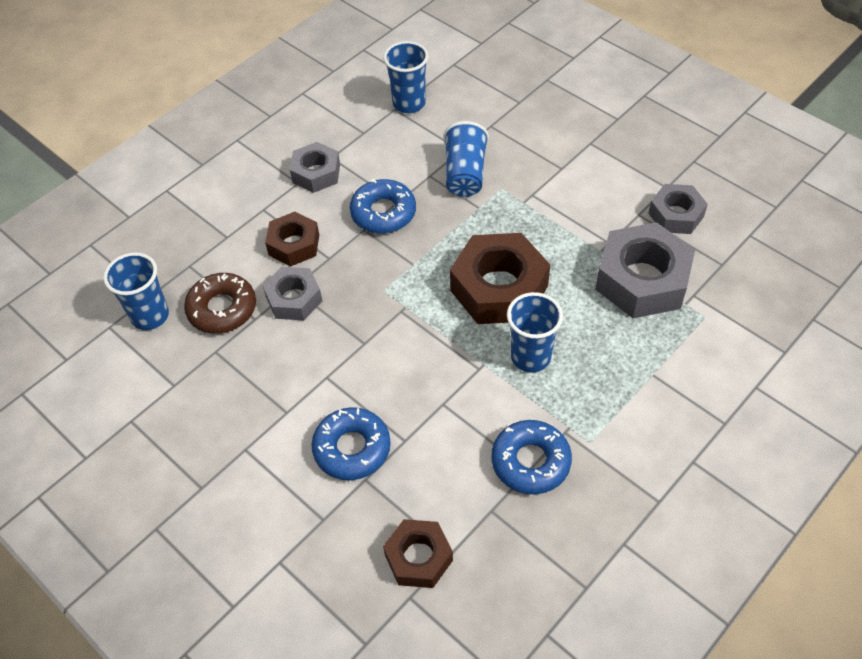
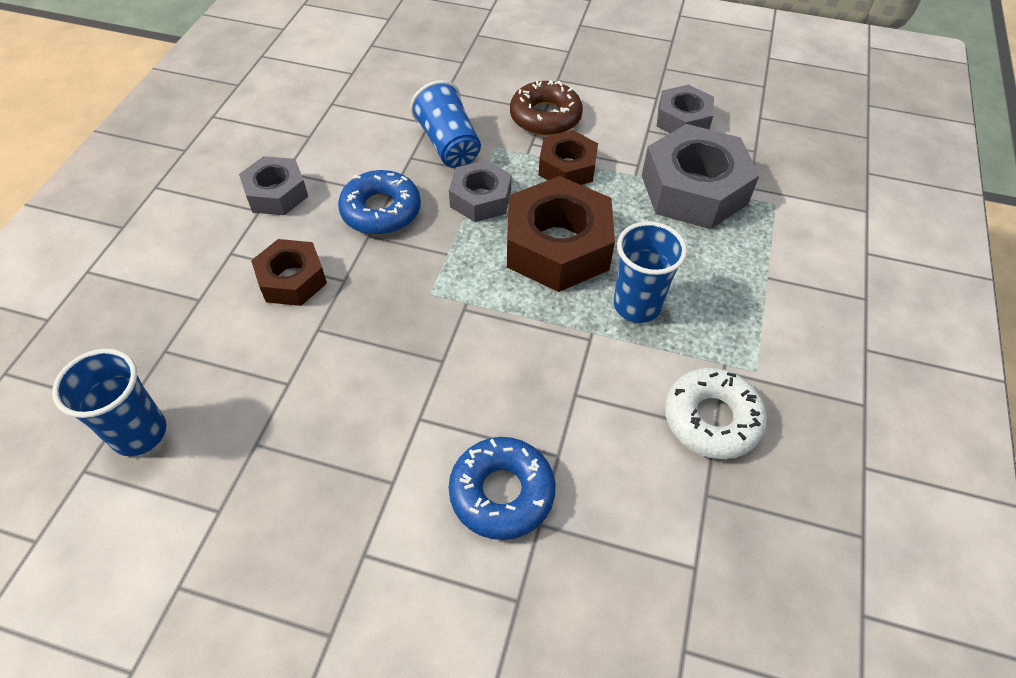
camera: 30 degrees left, 0 degrees up
brown donut [184,273,256,334] -> brown donut moved to [510,80,583,136]
grey nut [263,267,322,320] -> grey nut moved to [449,160,511,222]
blue cup [383,41,429,113] -> none
brown nut [383,519,453,588] -> brown nut moved to [539,130,598,185]
blue donut [491,420,572,494] -> white donut [665,368,767,459]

========

In the records above, find every line that contains the word "brown" and copy it.

Task solution:
brown donut [184,273,256,334] -> brown donut moved to [510,80,583,136]
brown nut [383,519,453,588] -> brown nut moved to [539,130,598,185]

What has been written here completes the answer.